┌─ ENTRIES SUPPLIED
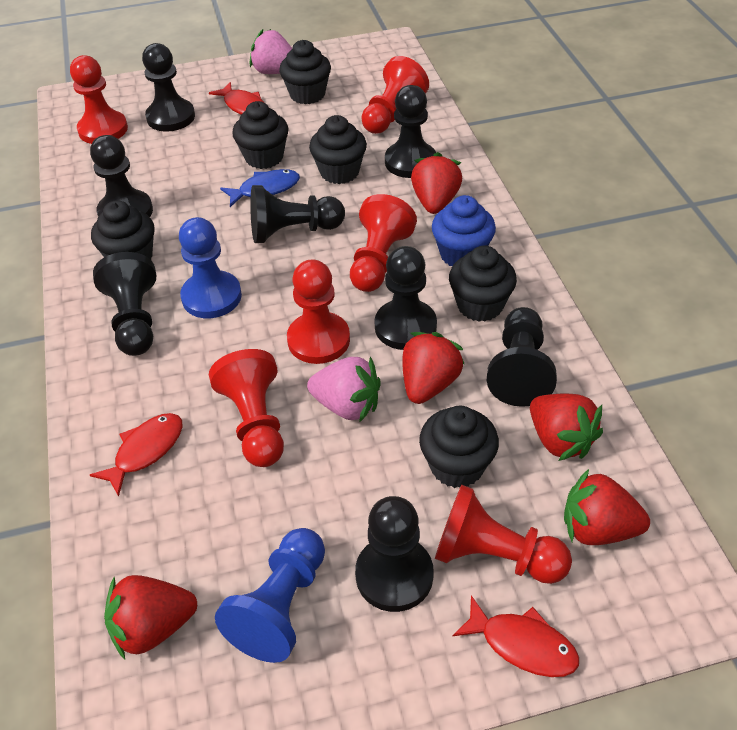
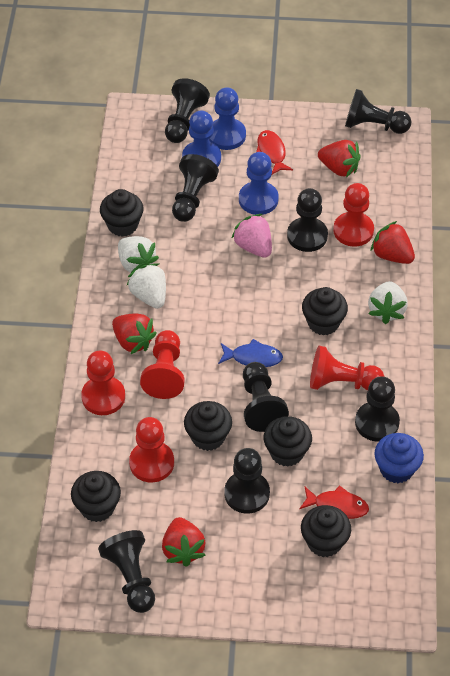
blue pawn: 2 -> 3
pink strawberry: 2 -> 1
red fish: 3 -> 2
red pawn: 6 -> 5
red strawberry: 5 -> 4
white strawberry: 0 -> 3

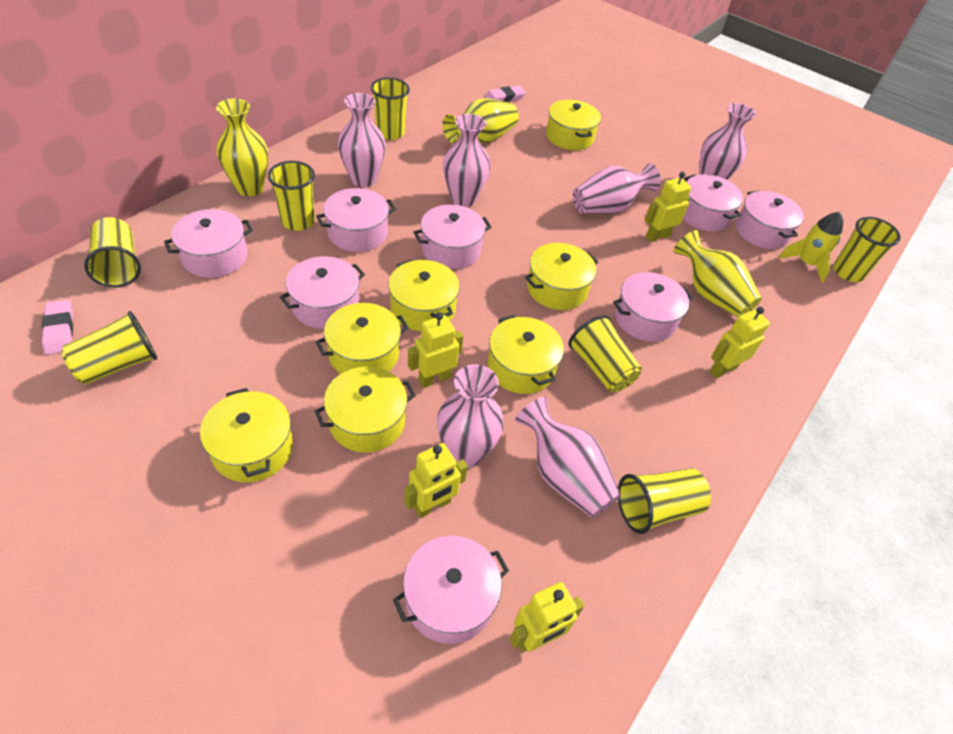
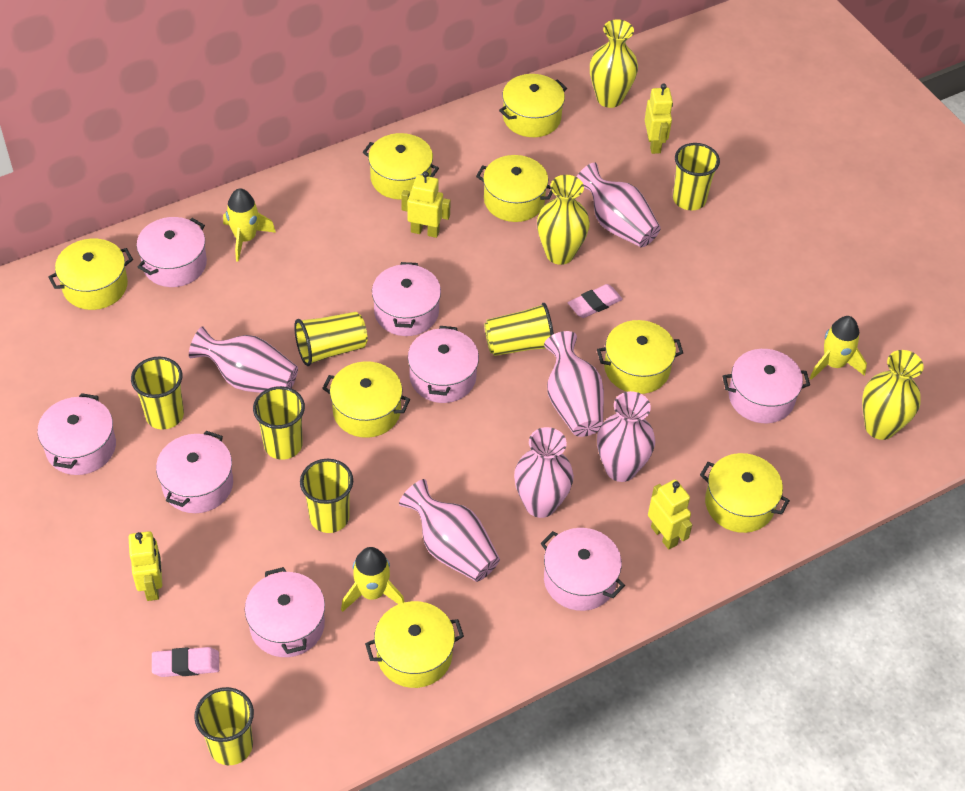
yellow pot: 7 -> 8
yellow robot: 5 -> 4
yellow rocket: 1 -> 3

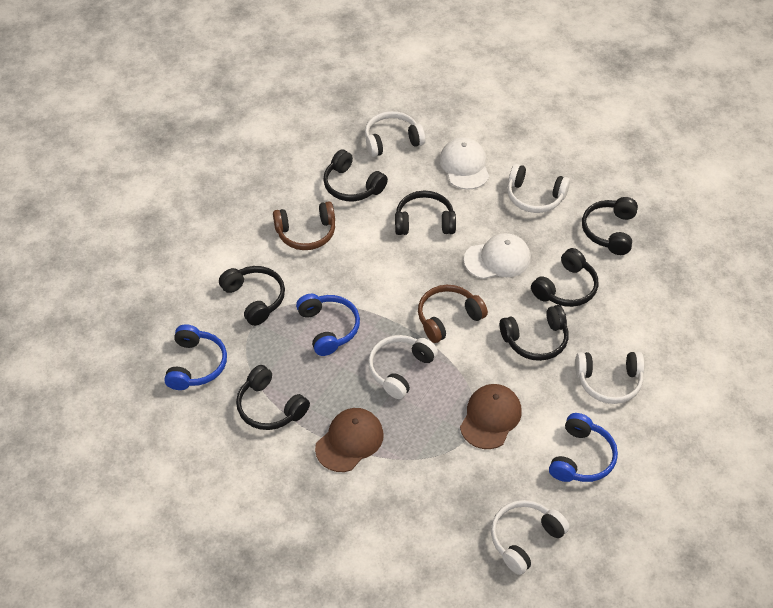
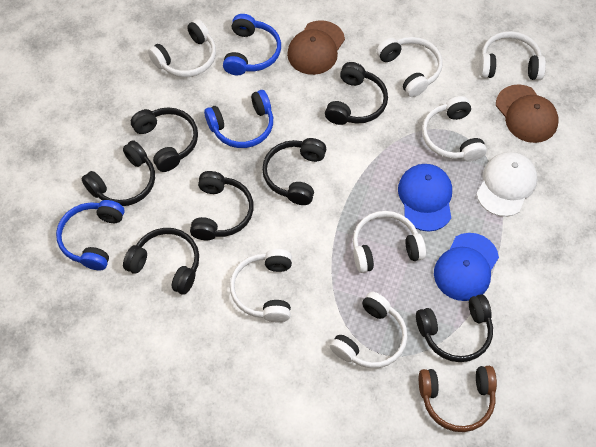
blue cap: 0 -> 2
brown headphones: 2 -> 1
white cap: 2 -> 1
white headphones: 5 -> 7

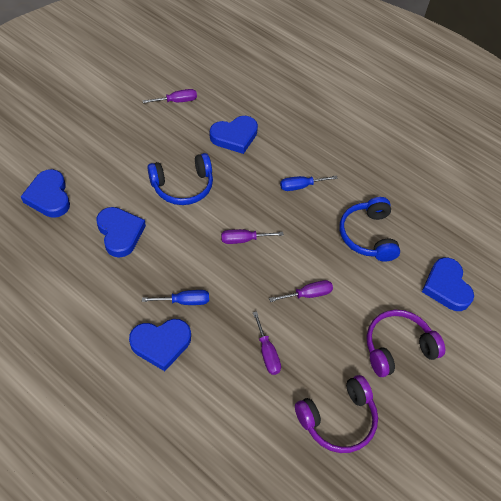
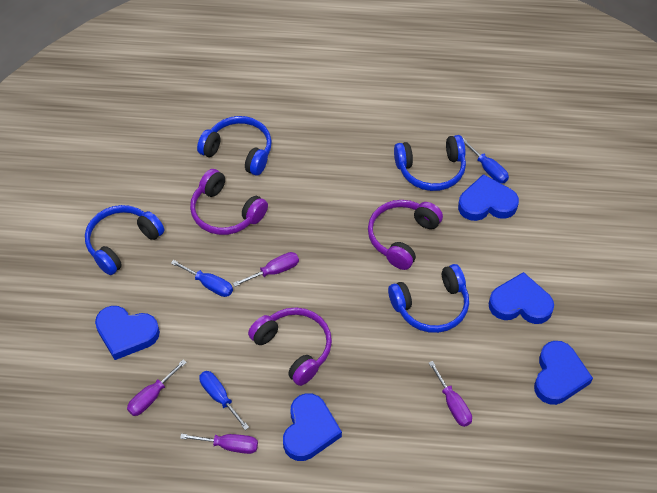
blue headphones: 2 -> 4
blue screwdriver: 2 -> 3
purple headphones: 2 -> 3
└─
◆ DIRECTIONS: Exactly reproduce each entry, but drop the pictures.

◆ RESULT OF THIS EXERCISE:
blue pawn: 2 -> 3
pink strawberry: 2 -> 1
red fish: 3 -> 2
red pawn: 6 -> 5
red strawberry: 5 -> 4
white strawberry: 0 -> 3

yellow pot: 7 -> 8
yellow robot: 5 -> 4
yellow rocket: 1 -> 3

blue cap: 0 -> 2
brown headphones: 2 -> 1
white cap: 2 -> 1
white headphones: 5 -> 7

blue headphones: 2 -> 4
blue screwdriver: 2 -> 3
purple headphones: 2 -> 3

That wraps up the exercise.